TASK DIRECTIONS:
Scan the entries below for the word "schottky". Copy out every line in which it occurs.

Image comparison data

= Beginning of Section =

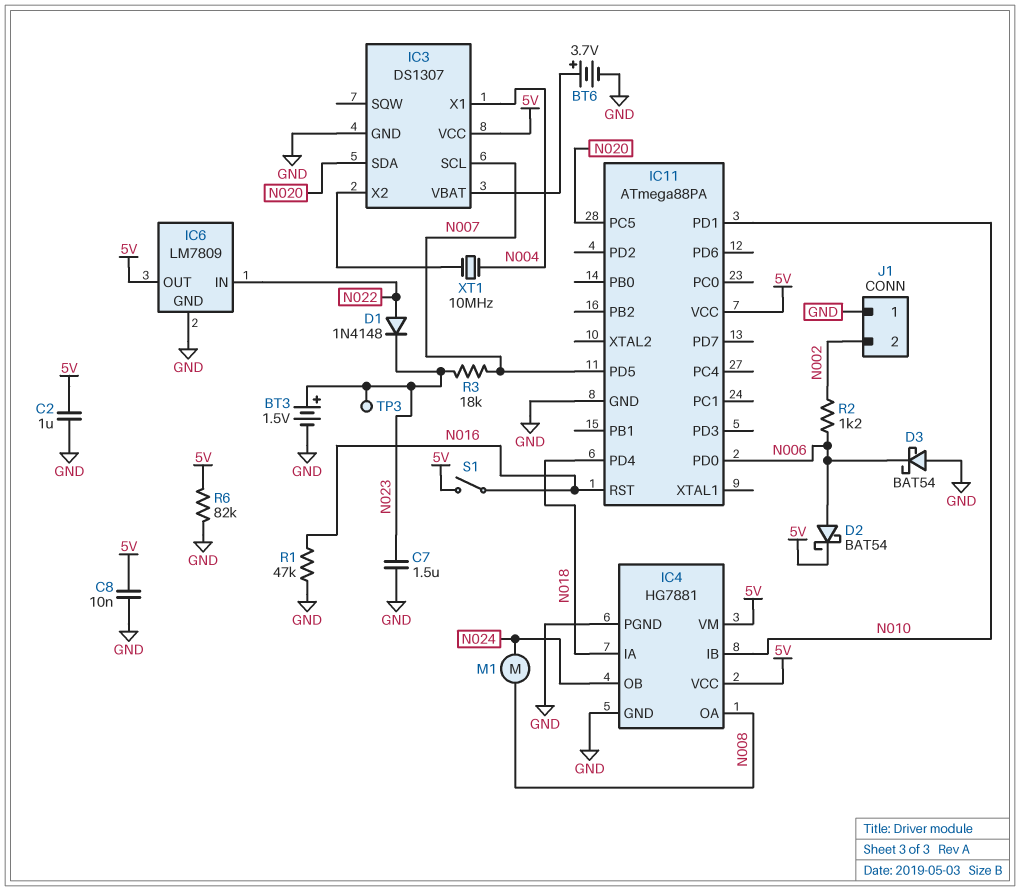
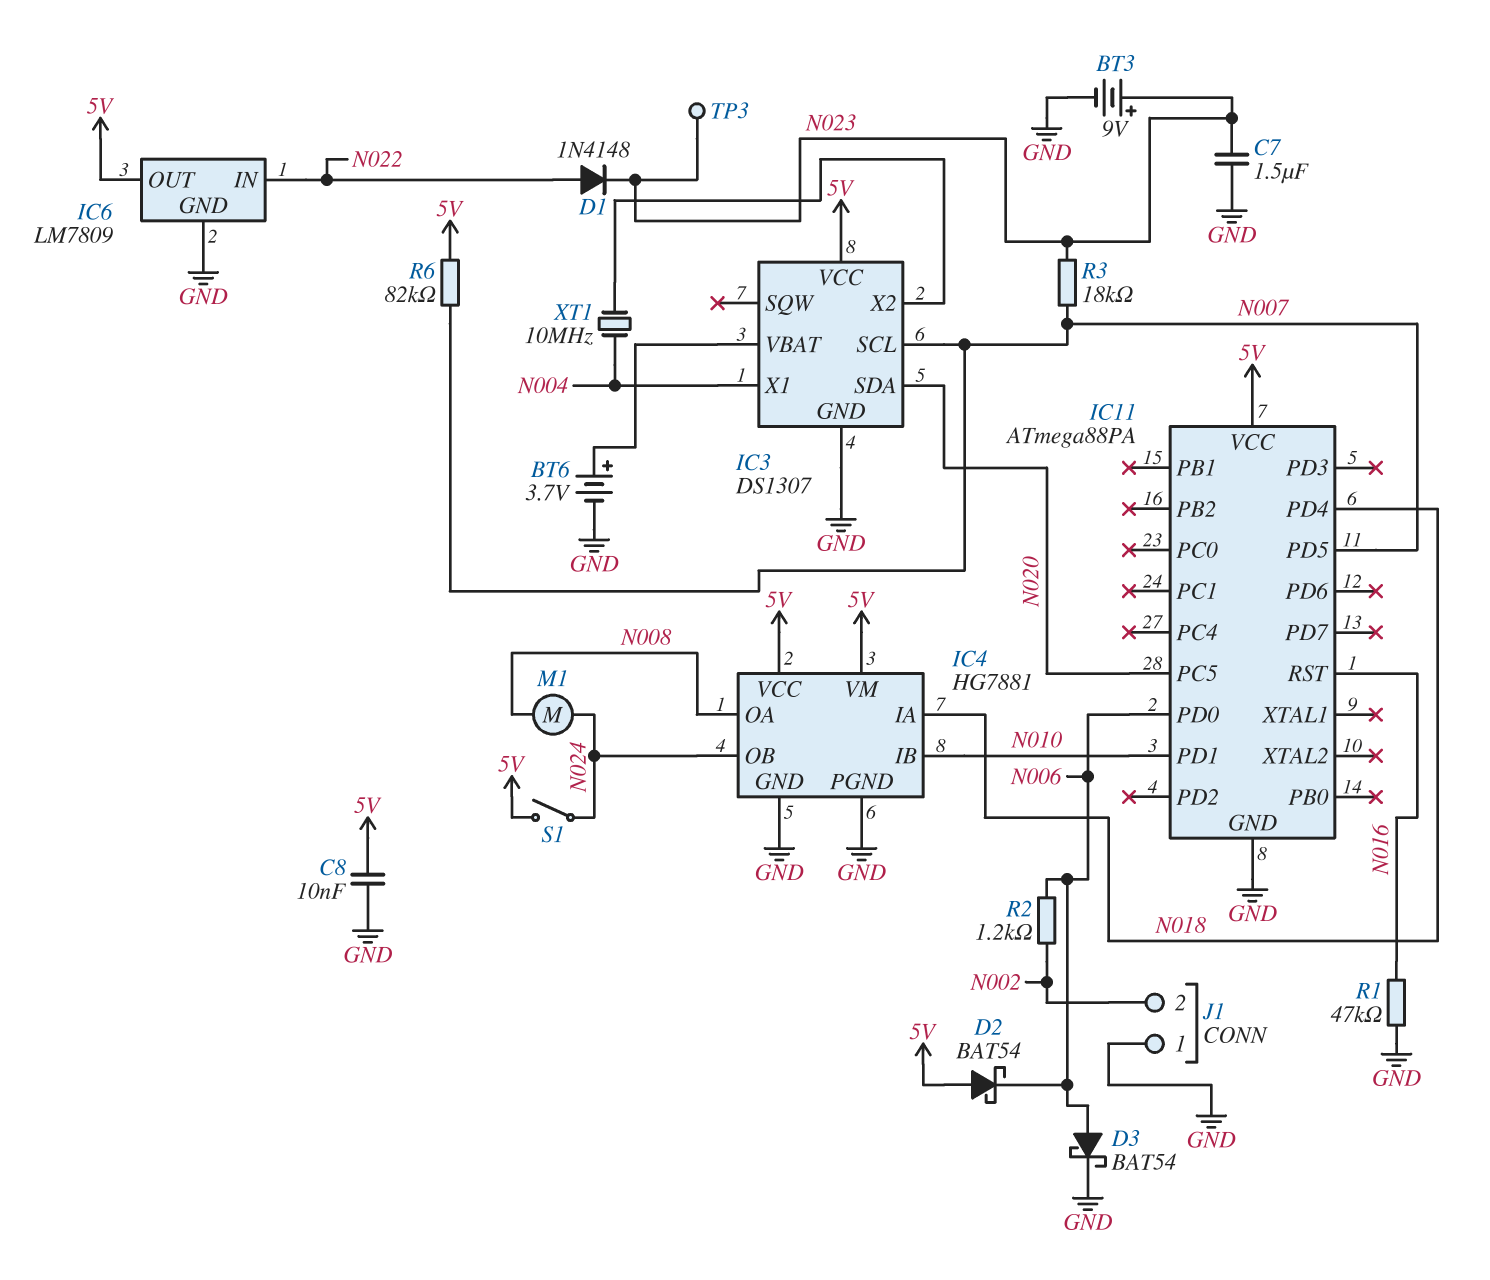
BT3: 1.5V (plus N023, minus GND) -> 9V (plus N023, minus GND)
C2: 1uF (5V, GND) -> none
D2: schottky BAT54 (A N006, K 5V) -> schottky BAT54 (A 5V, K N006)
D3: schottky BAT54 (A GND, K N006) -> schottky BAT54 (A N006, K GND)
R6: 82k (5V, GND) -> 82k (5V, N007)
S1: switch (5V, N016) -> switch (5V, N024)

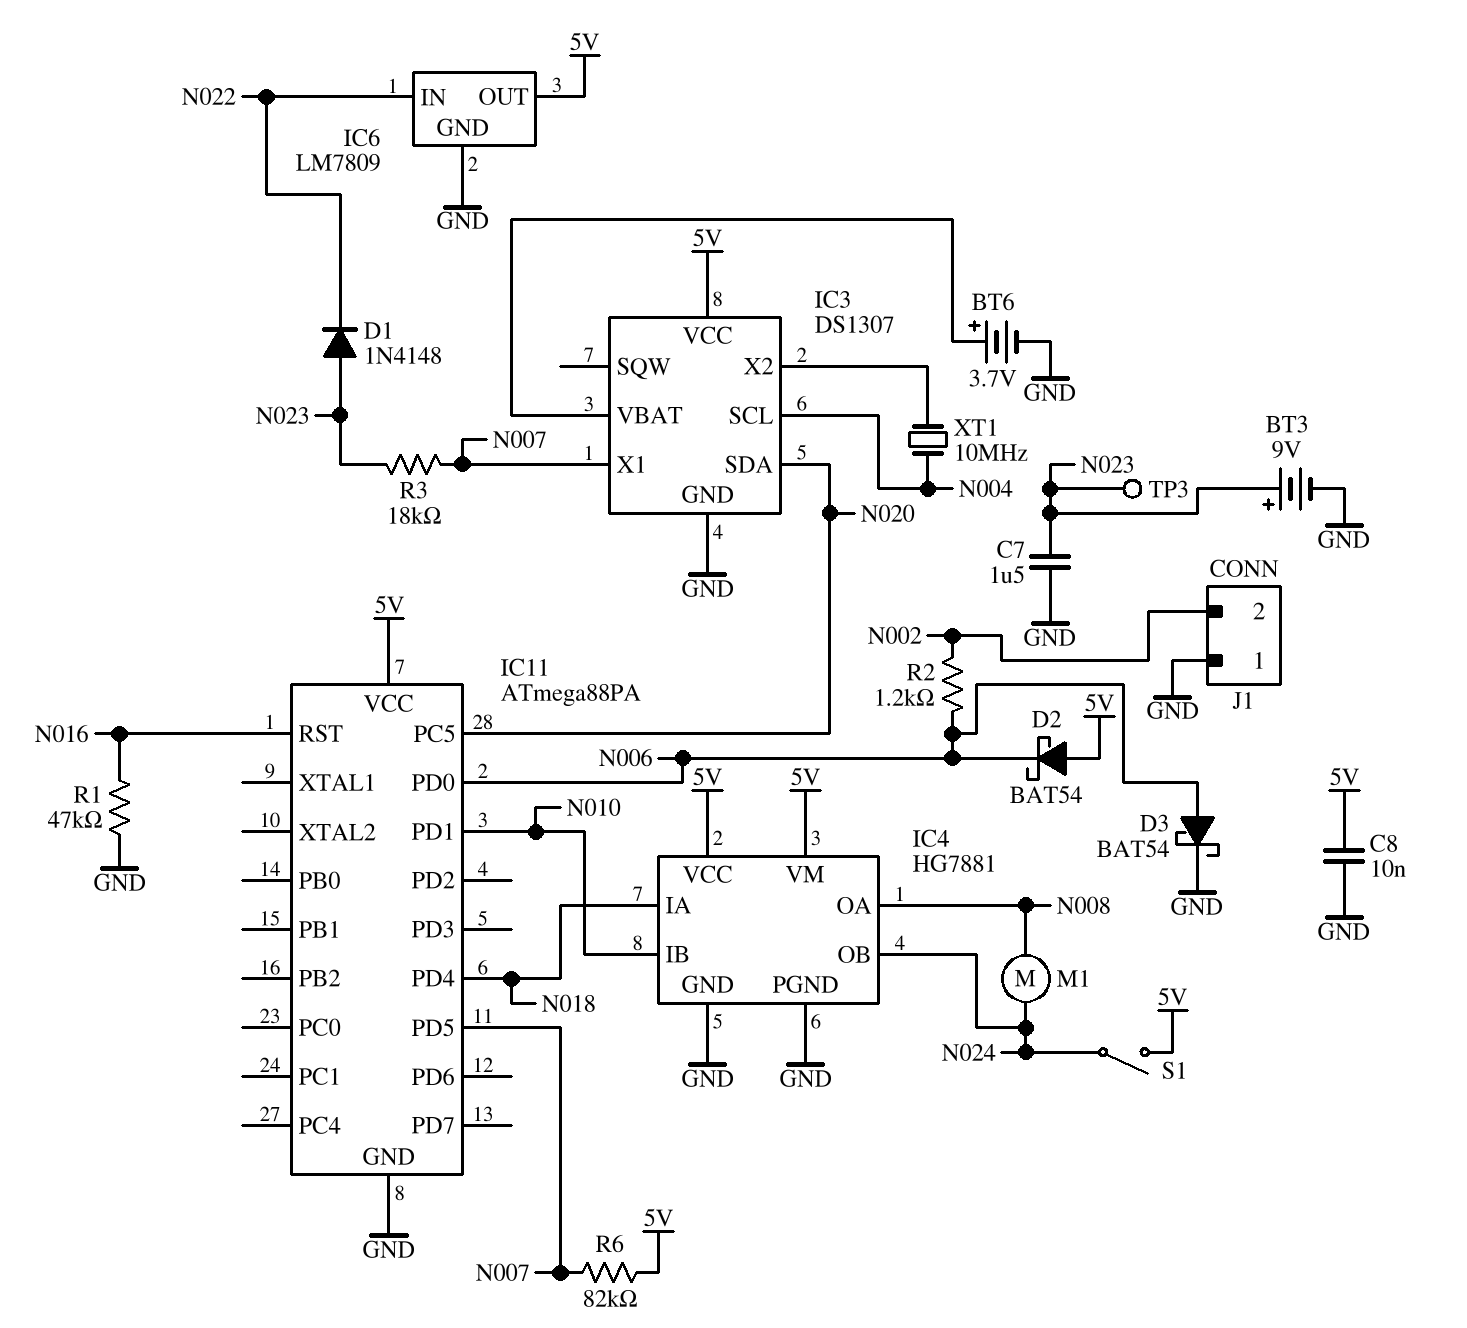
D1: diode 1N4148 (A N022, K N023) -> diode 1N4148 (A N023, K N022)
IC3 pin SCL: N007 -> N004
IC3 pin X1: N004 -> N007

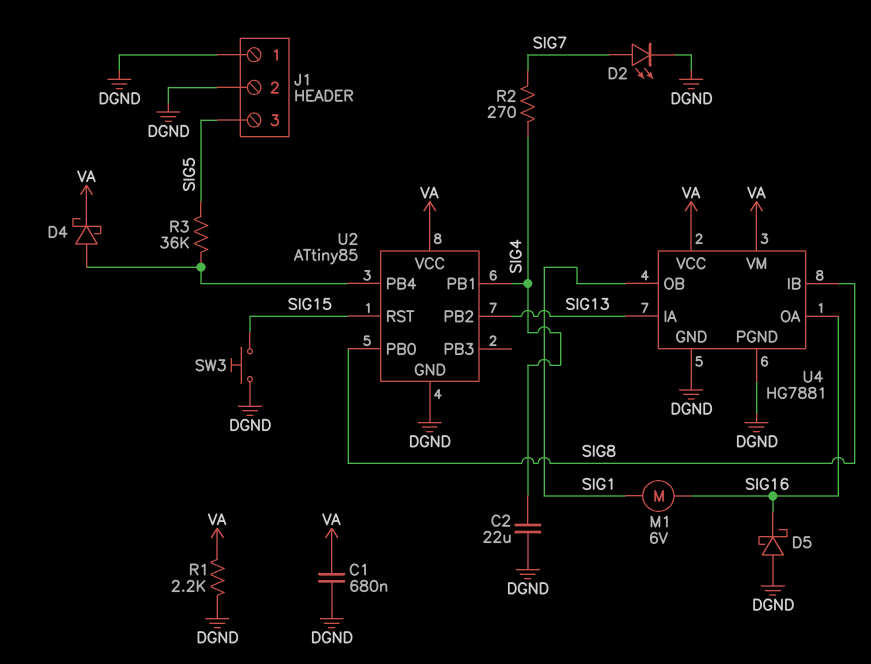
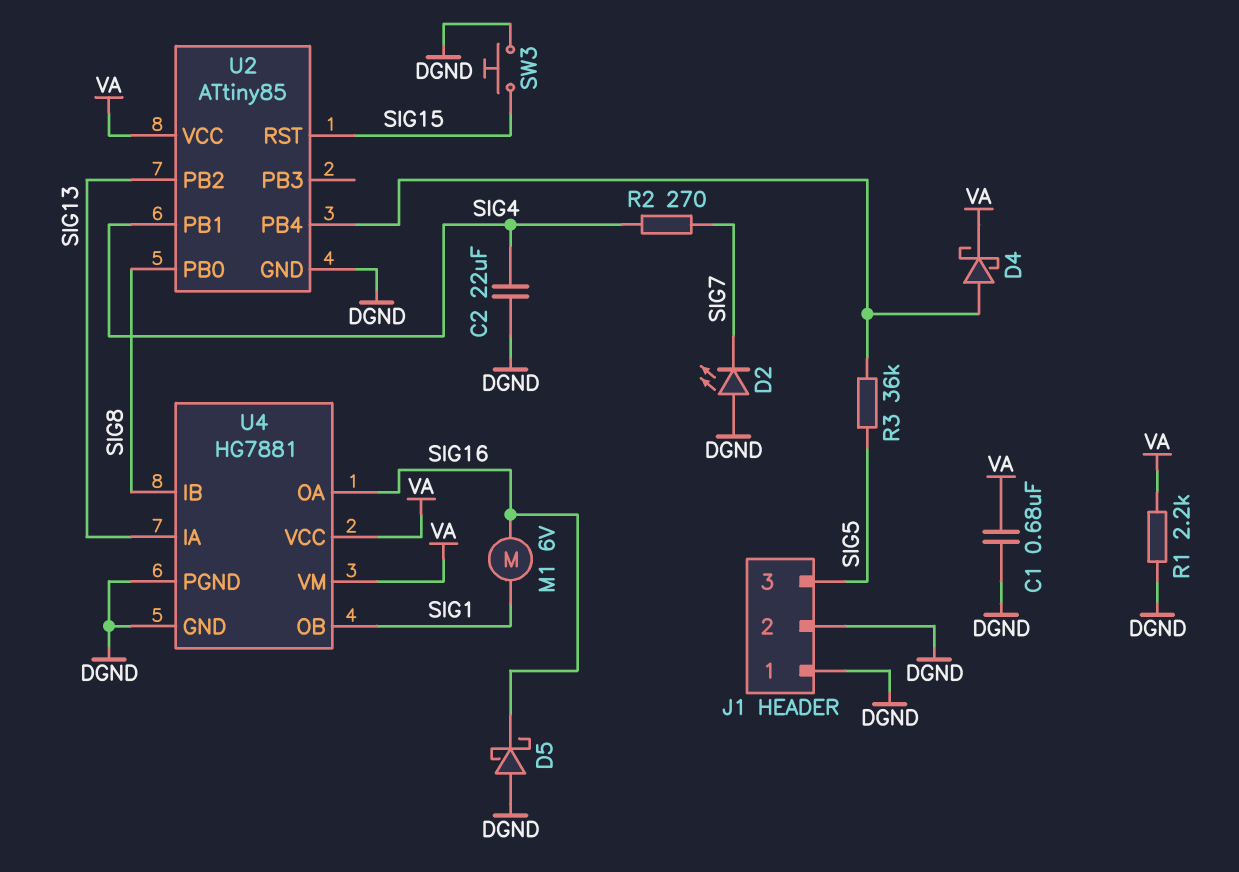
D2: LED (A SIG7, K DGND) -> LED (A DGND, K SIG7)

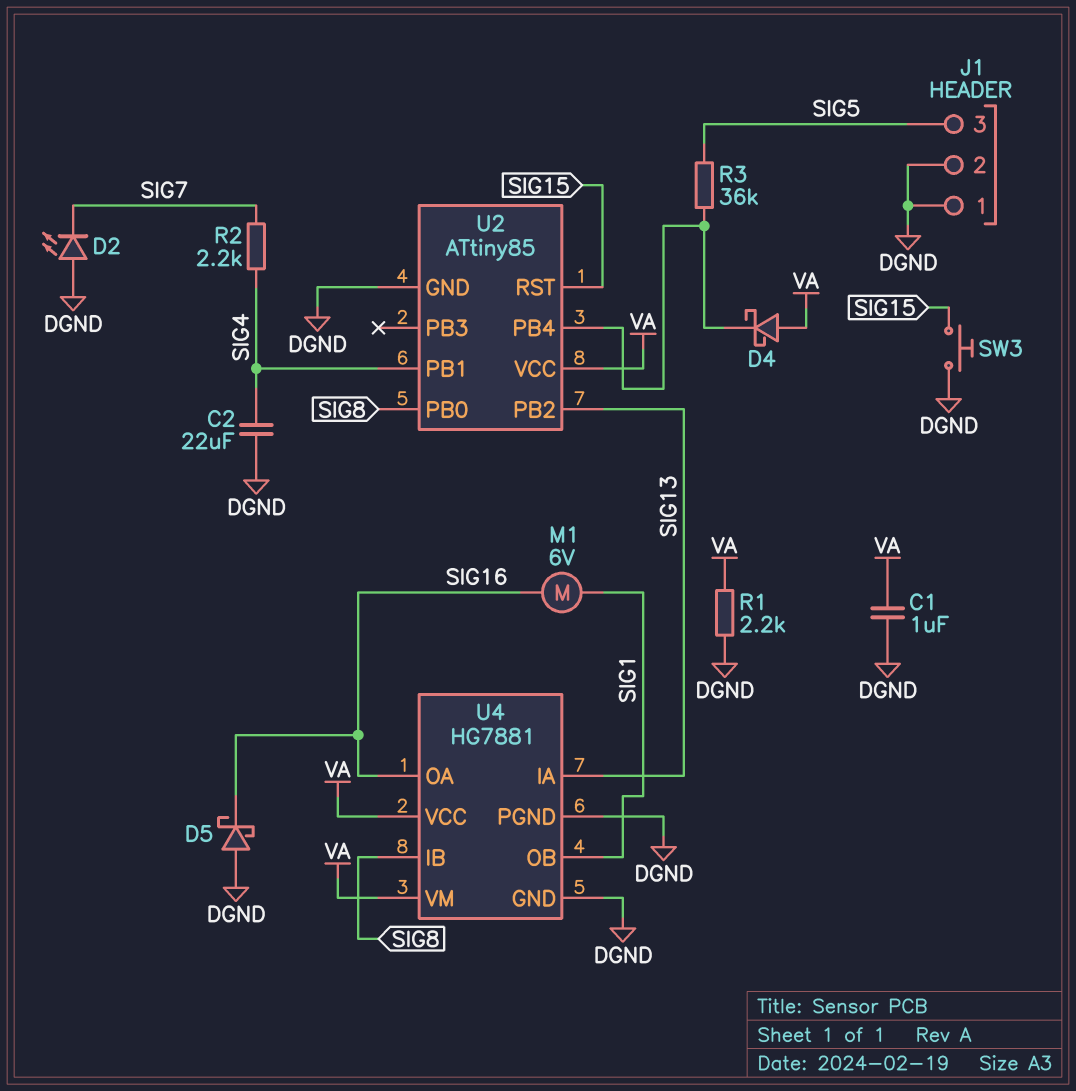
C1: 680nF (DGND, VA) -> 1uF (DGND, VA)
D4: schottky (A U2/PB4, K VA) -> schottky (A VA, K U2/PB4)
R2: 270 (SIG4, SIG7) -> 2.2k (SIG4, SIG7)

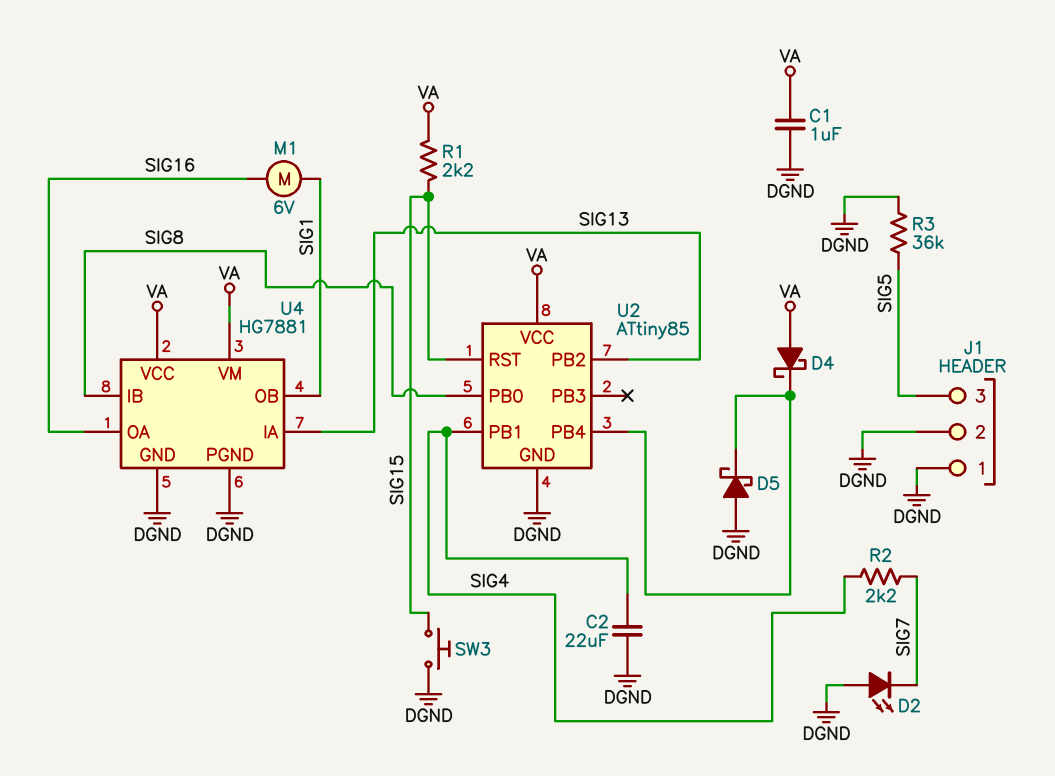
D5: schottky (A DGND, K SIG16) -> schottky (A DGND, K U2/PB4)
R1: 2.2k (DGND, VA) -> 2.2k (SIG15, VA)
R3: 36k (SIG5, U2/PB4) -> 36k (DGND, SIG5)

= End of Section =

ANSWER:
D2: schottky BAT54 (A N006, K 5V) -> schottky BAT54 (A 5V, K N006)
D3: schottky BAT54 (A GND, K N006) -> schottky BAT54 (A N006, K GND)
D4: schottky (A U2/PB4, K VA) -> schottky (A VA, K U2/PB4)
D5: schottky (A DGND, K SIG16) -> schottky (A DGND, K U2/PB4)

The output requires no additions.